• WORK INSTRUCTION
In the listing below, find the line containing "red apple: 11 -> 10" and the line containing "yellow notebook: 4 -> 2". Repeat exactly those two lines and every line between them.
-- Opening Marker --
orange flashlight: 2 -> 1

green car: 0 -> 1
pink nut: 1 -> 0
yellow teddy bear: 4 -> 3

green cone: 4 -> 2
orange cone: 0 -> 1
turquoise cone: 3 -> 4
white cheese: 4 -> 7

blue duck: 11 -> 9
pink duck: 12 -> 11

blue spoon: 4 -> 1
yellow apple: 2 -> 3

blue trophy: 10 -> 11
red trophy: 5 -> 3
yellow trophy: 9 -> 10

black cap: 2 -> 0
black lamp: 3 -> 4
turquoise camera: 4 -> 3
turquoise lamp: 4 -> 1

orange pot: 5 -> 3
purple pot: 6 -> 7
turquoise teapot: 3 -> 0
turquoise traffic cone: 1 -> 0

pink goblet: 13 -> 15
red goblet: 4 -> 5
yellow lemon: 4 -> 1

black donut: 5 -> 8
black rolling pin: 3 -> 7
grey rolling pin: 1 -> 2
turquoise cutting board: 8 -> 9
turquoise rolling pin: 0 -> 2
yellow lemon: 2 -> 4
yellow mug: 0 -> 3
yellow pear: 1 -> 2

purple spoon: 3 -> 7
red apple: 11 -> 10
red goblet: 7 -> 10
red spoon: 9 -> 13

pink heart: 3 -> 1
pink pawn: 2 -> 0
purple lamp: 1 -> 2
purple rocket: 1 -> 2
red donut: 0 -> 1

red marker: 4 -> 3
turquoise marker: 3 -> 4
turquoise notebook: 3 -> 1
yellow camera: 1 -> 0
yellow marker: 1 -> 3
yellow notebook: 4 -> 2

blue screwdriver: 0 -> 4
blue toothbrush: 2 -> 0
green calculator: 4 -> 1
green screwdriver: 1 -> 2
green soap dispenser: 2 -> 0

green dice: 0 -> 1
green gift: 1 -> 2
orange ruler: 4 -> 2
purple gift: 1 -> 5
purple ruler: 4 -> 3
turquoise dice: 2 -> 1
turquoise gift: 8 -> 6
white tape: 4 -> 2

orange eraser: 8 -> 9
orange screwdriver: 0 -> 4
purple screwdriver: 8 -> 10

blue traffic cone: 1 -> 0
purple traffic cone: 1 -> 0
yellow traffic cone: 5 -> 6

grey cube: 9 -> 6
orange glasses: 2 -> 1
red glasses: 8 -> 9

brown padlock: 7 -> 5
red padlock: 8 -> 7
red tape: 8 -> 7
-- Closing Marker --
• RESPONSE BELOW
red apple: 11 -> 10
red goblet: 7 -> 10
red spoon: 9 -> 13

pink heart: 3 -> 1
pink pawn: 2 -> 0
purple lamp: 1 -> 2
purple rocket: 1 -> 2
red donut: 0 -> 1

red marker: 4 -> 3
turquoise marker: 3 -> 4
turquoise notebook: 3 -> 1
yellow camera: 1 -> 0
yellow marker: 1 -> 3
yellow notebook: 4 -> 2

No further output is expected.